### TASK DESCRIPTION
Leaving the images aside, transcribe all the data below exactly.

Extracted data entries:

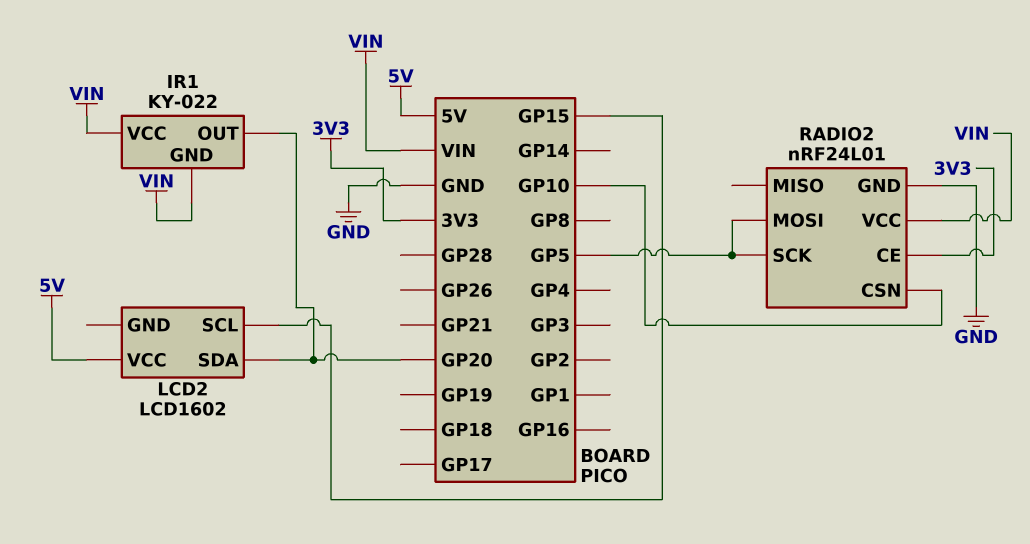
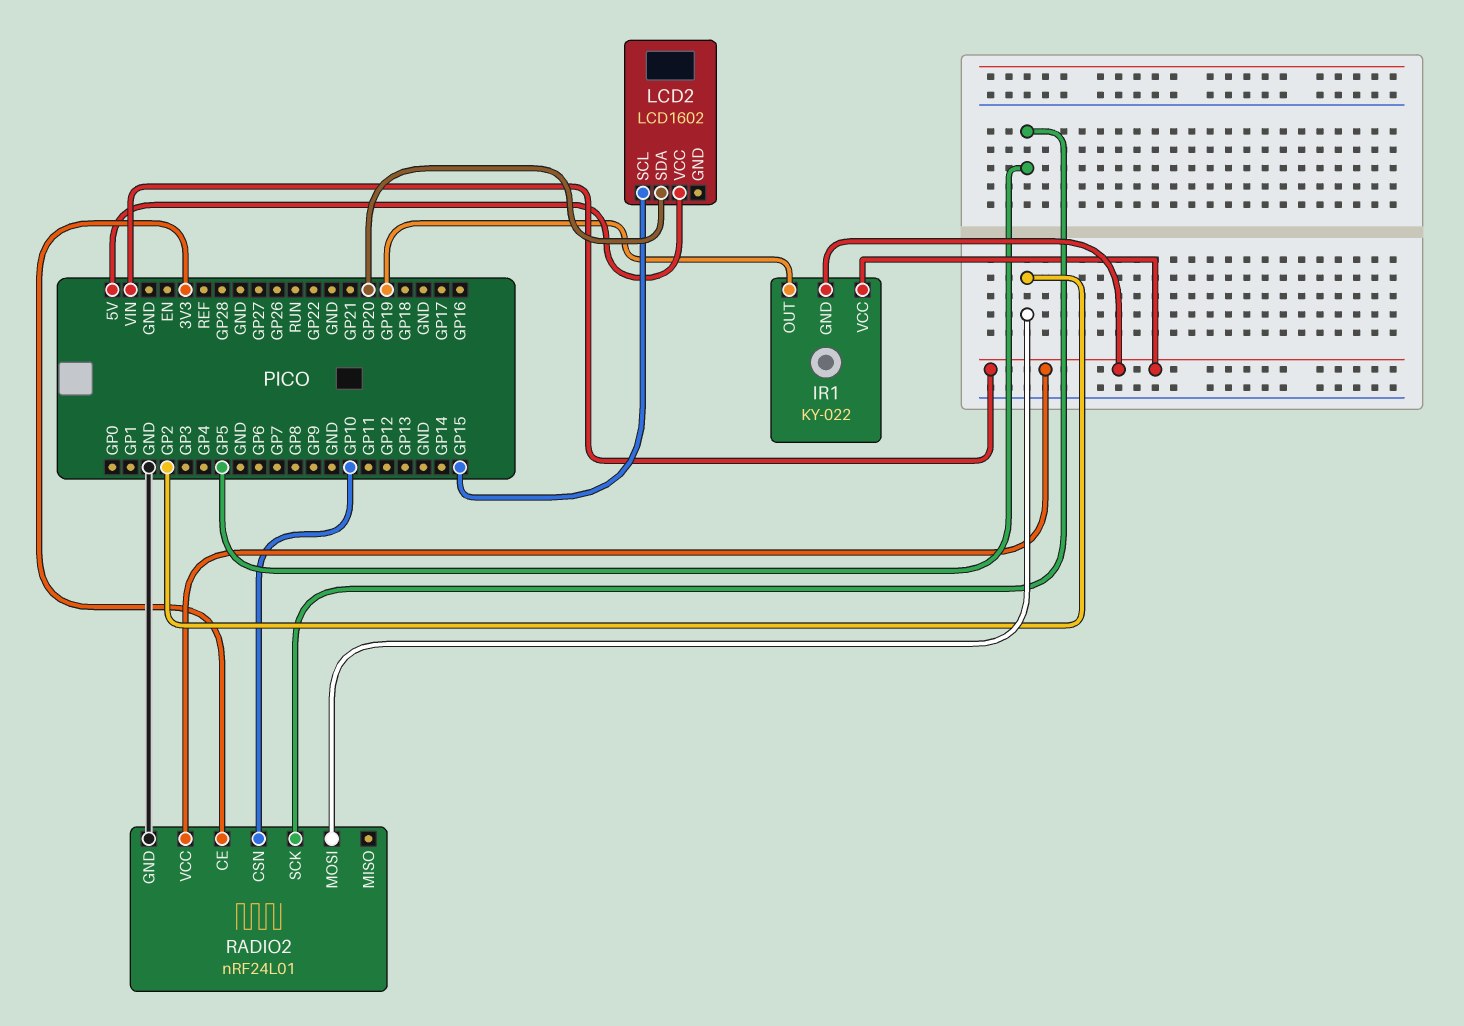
IR1 pin OUT: GP20 -> GP19
RADIO2 pin MOSI: GP5 -> GP2

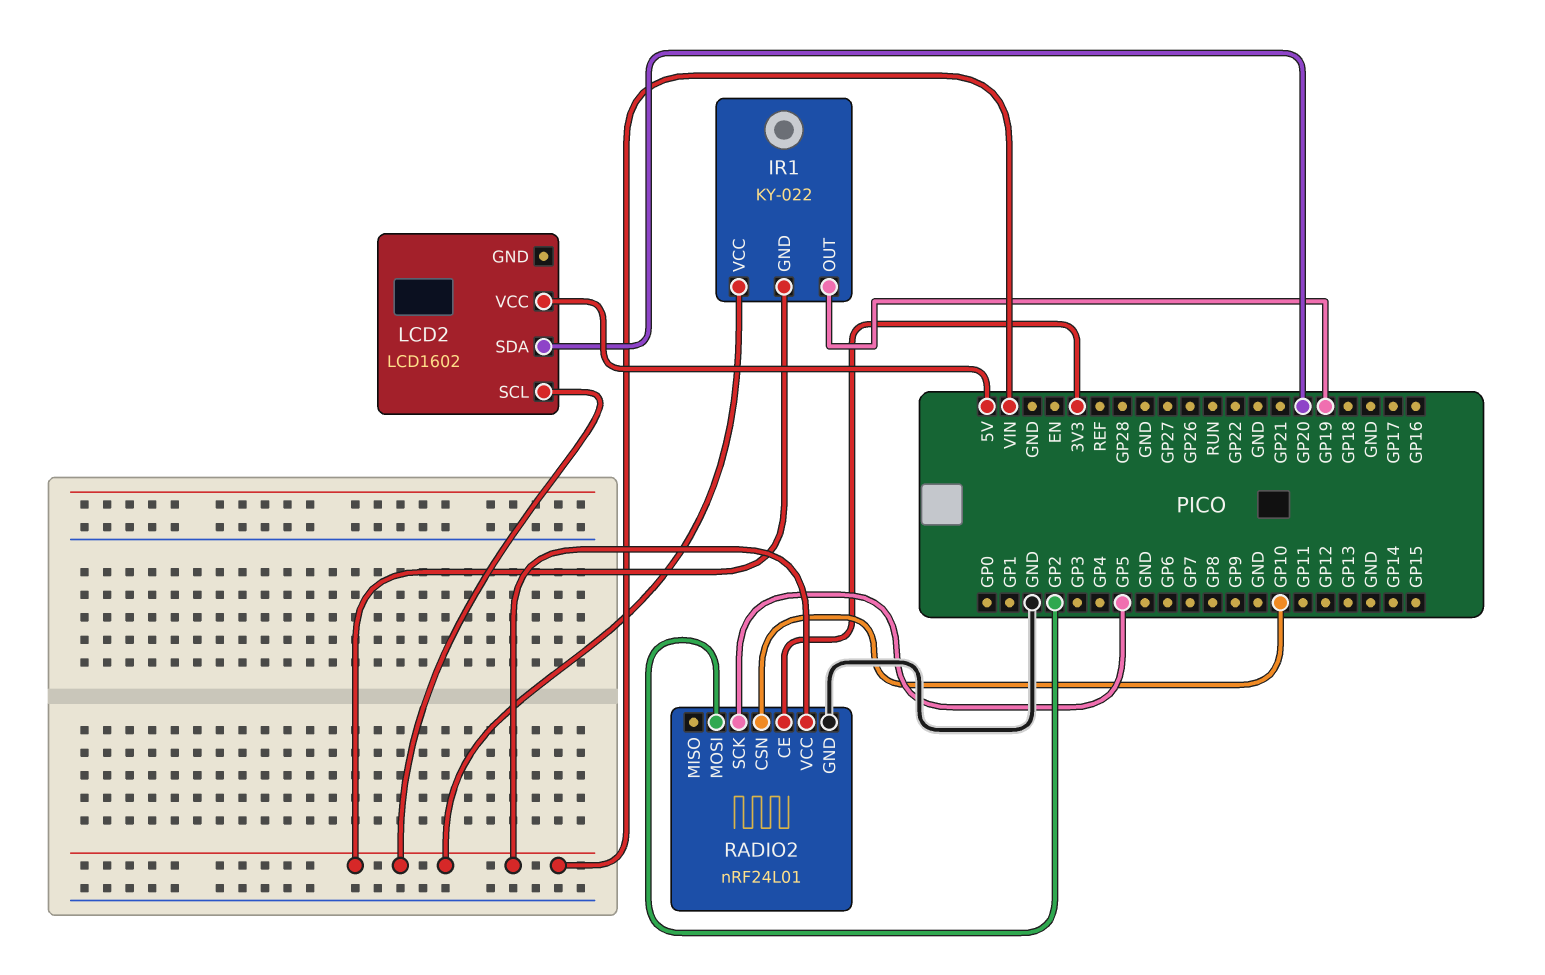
LCD2 pin SCL: GP15 -> VIN

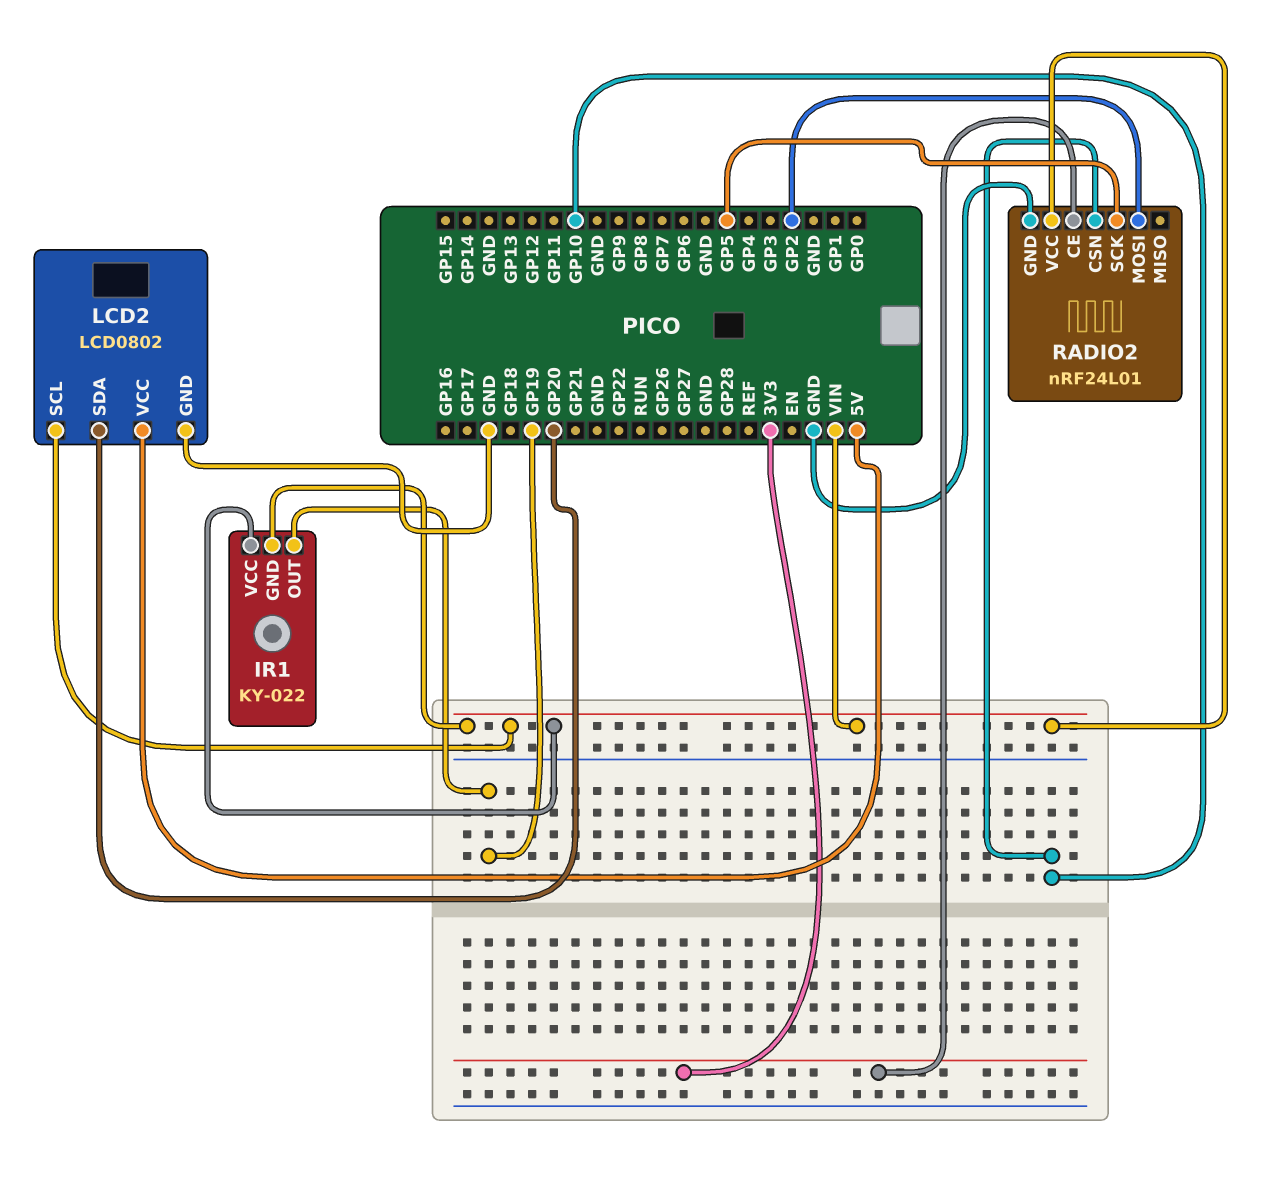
LCD2: LCD1602 -> LCD0802
LCD2 pin GND: none -> GND

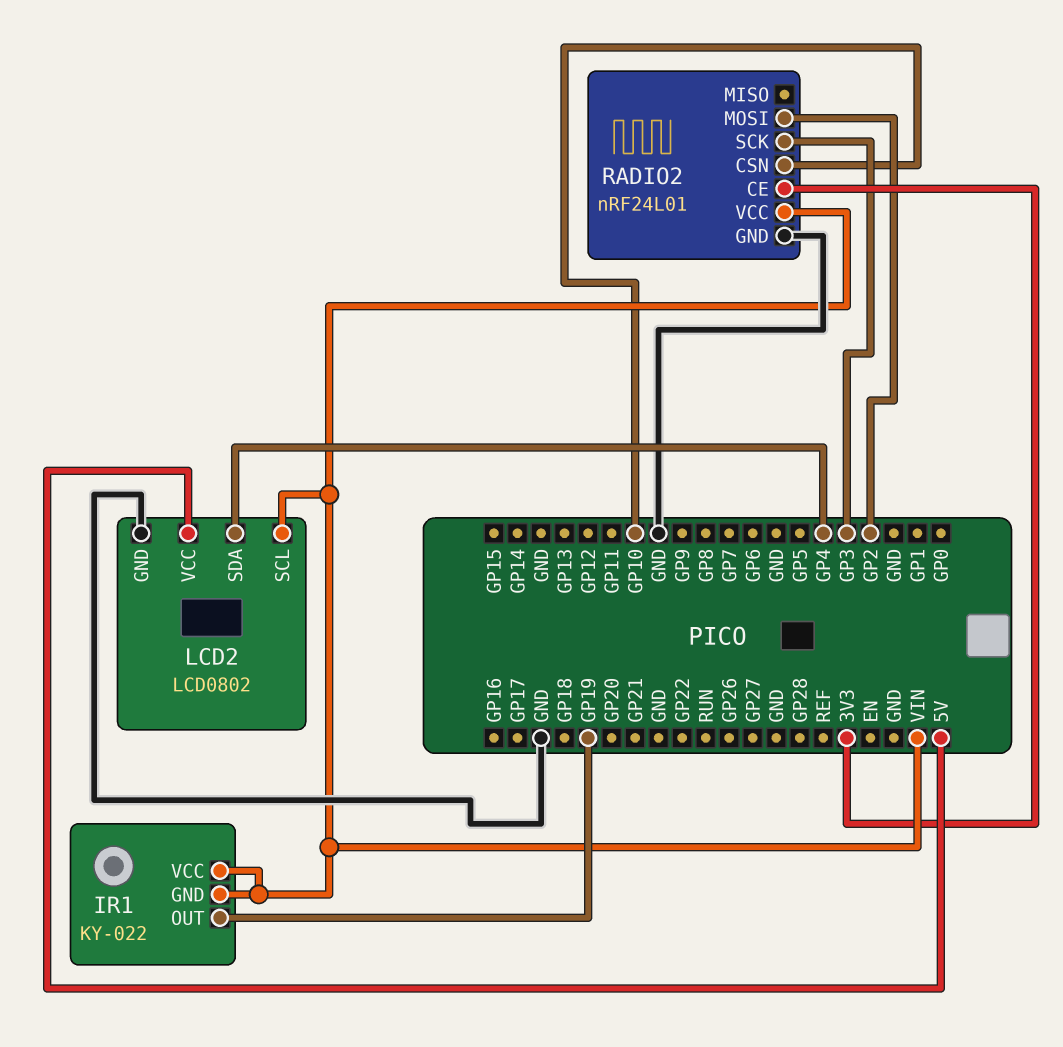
LCD2 pin SDA: GP20 -> GP4
RADIO2 pin SCK: GP5 -> GP3

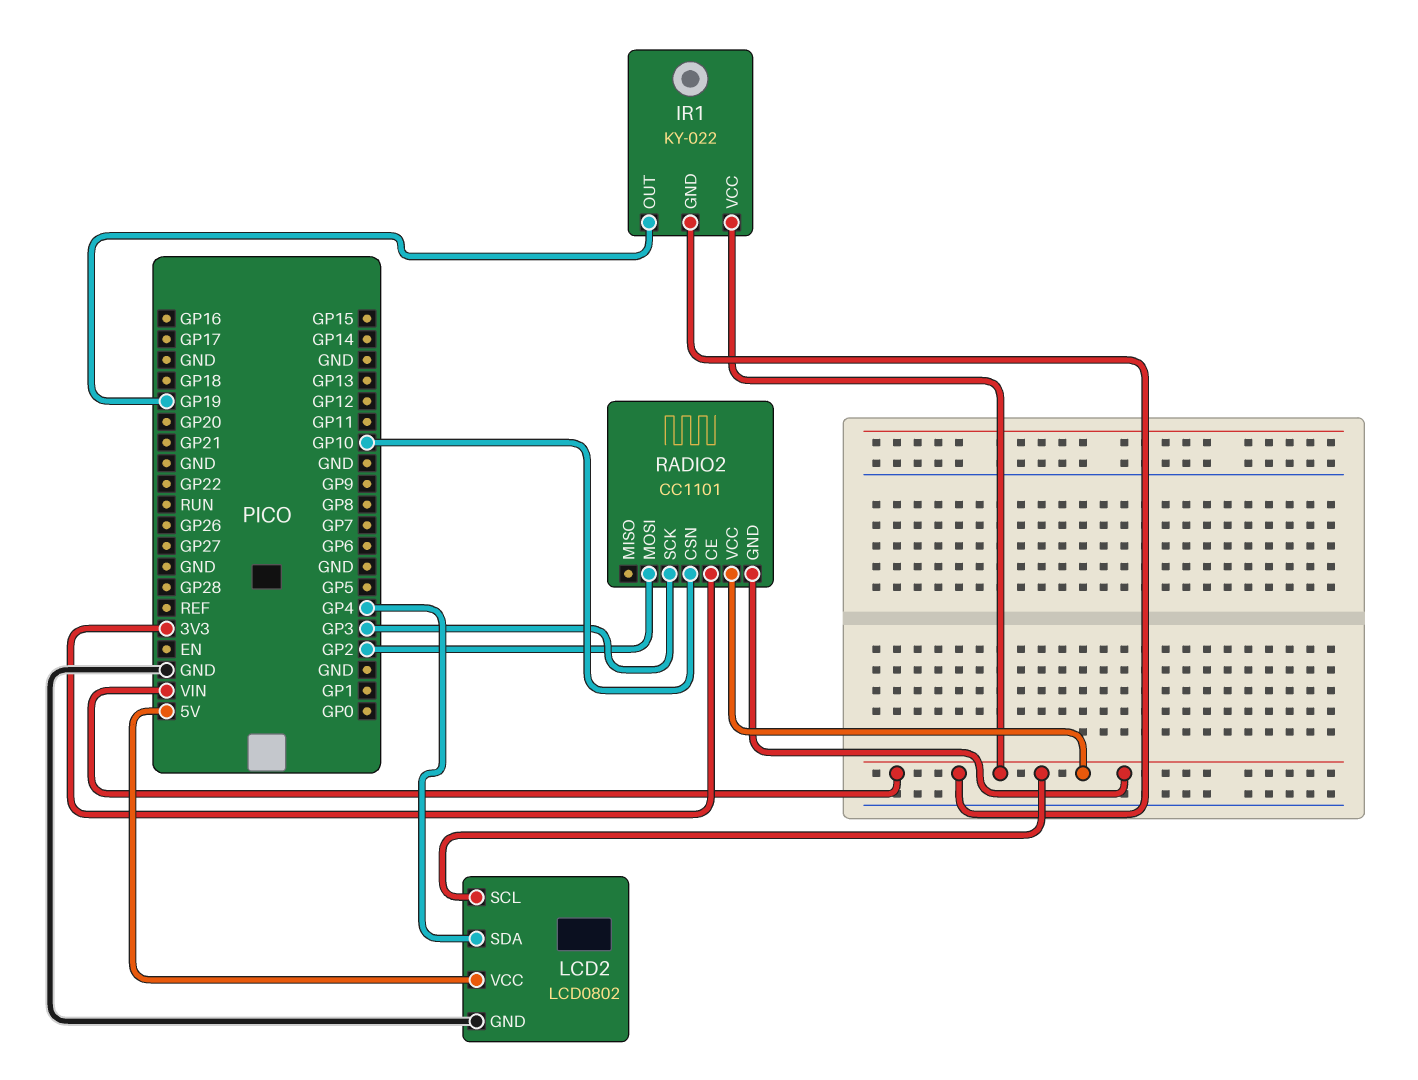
RADIO2: nRF24L01 -> CC1101
RADIO2 pin GND: GND -> VIN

### FINISHED TASK
IR1 pin OUT: GP20 -> GP19
RADIO2 pin MOSI: GP5 -> GP2

LCD2 pin SCL: GP15 -> VIN

LCD2: LCD1602 -> LCD0802
LCD2 pin GND: none -> GND

LCD2 pin SDA: GP20 -> GP4
RADIO2 pin SCK: GP5 -> GP3

RADIO2: nRF24L01 -> CC1101
RADIO2 pin GND: GND -> VIN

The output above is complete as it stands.